◆ TASK DIRECTIONS:
Return the data below unchanged, without images.

◆ DATA BELOW:

⟨

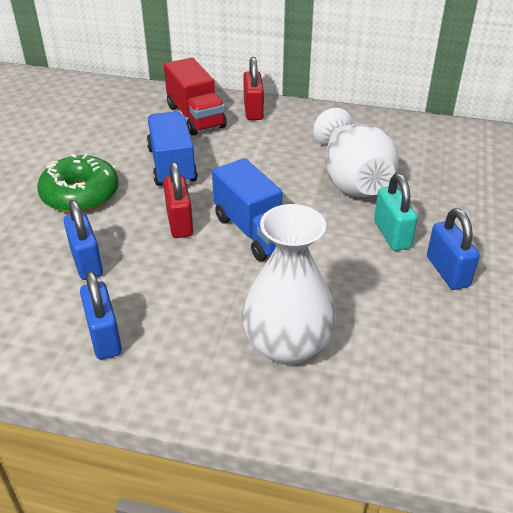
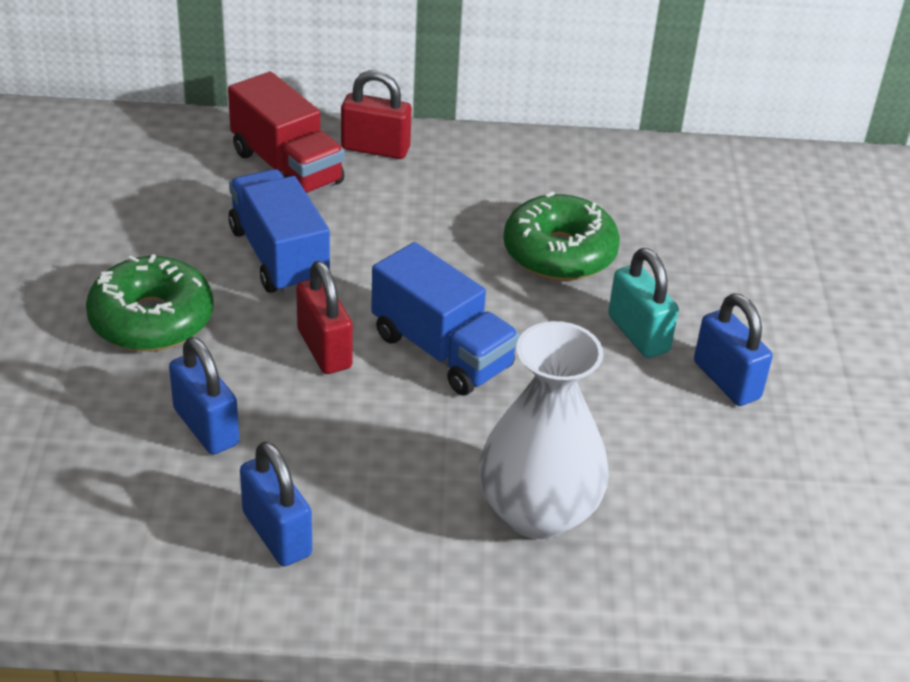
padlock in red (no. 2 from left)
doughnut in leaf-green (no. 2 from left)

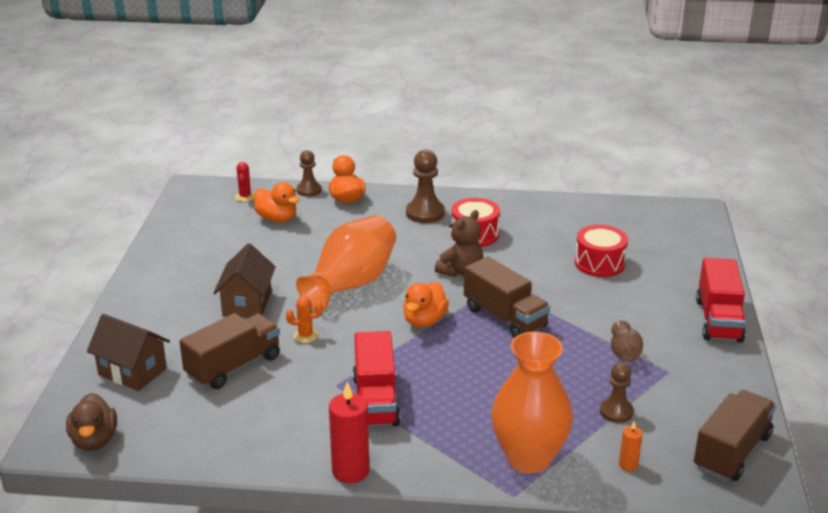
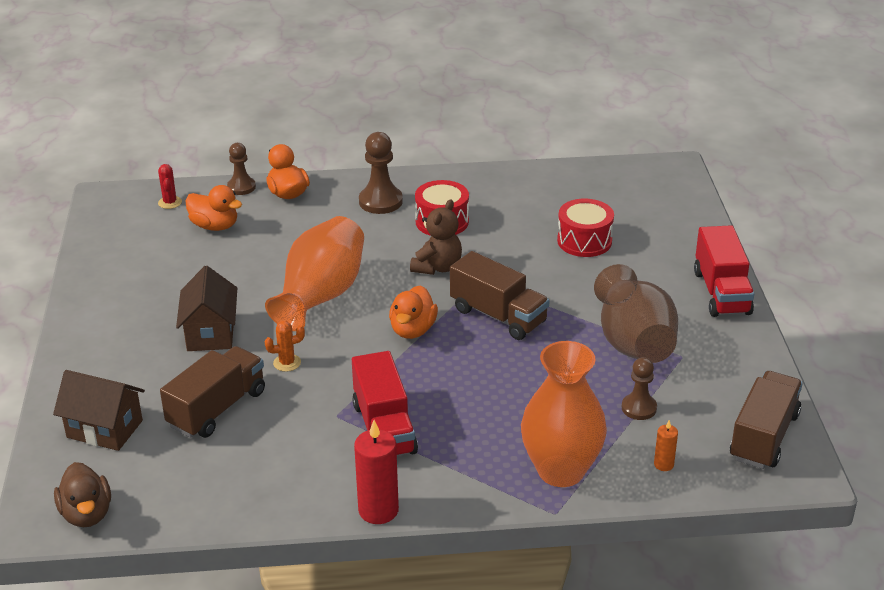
vase in dark brown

⟩

◆ YOUR SOLUTION:
padlock in red (no. 2 from left)
doughnut in leaf-green (no. 2 from left)

vase in dark brown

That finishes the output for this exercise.